(Information shown):
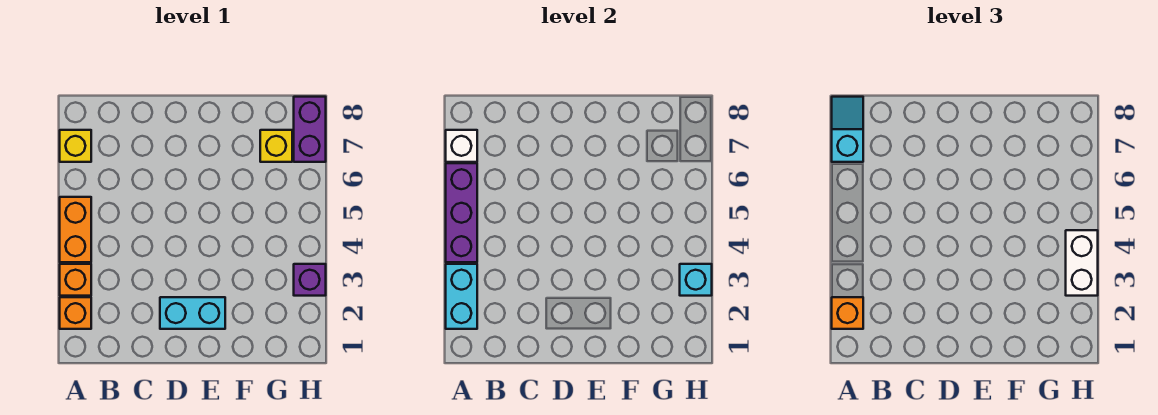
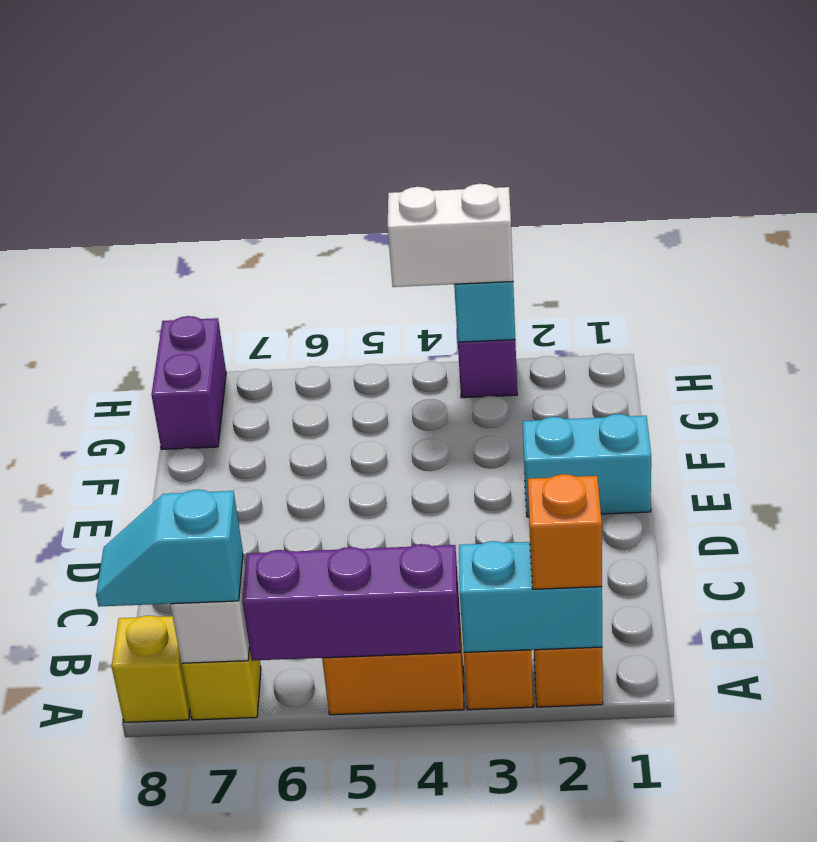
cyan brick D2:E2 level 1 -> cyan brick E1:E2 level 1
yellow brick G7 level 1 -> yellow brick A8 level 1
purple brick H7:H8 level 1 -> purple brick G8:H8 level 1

--

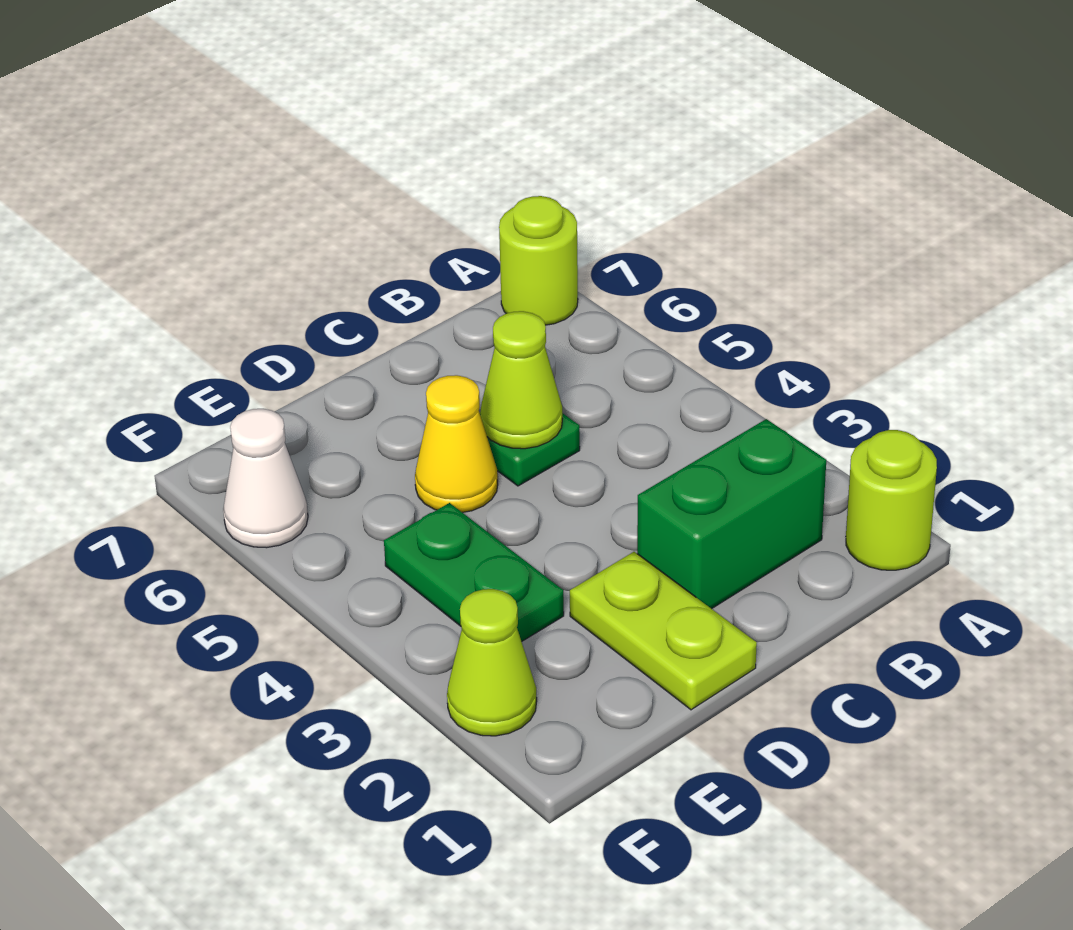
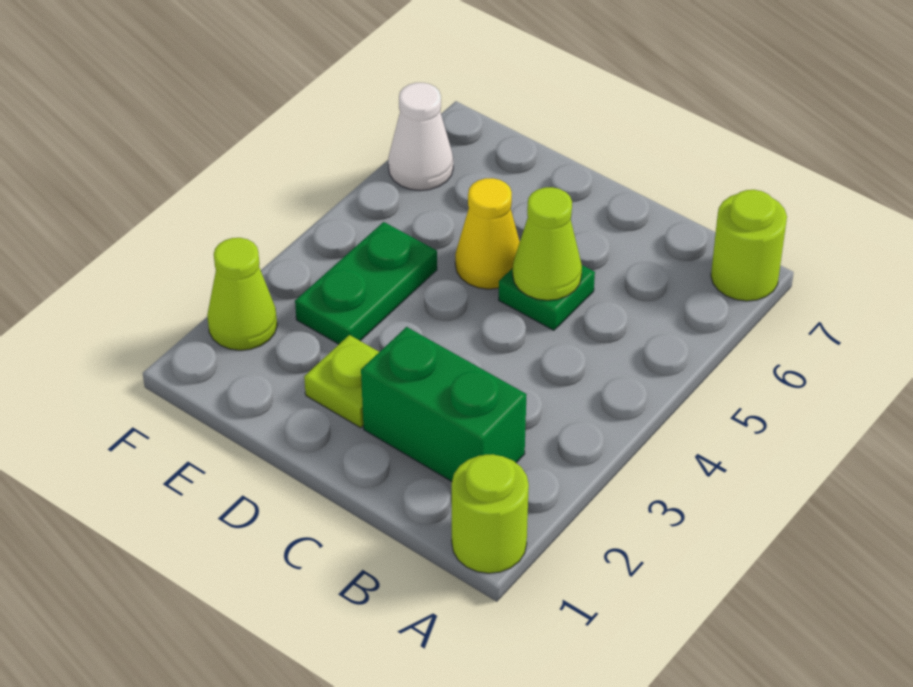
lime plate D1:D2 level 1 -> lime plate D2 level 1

(Task instructions): In the data shown above, how many lines hold the string "brick"? The answer is the number alone.

(Result of this exercise): 3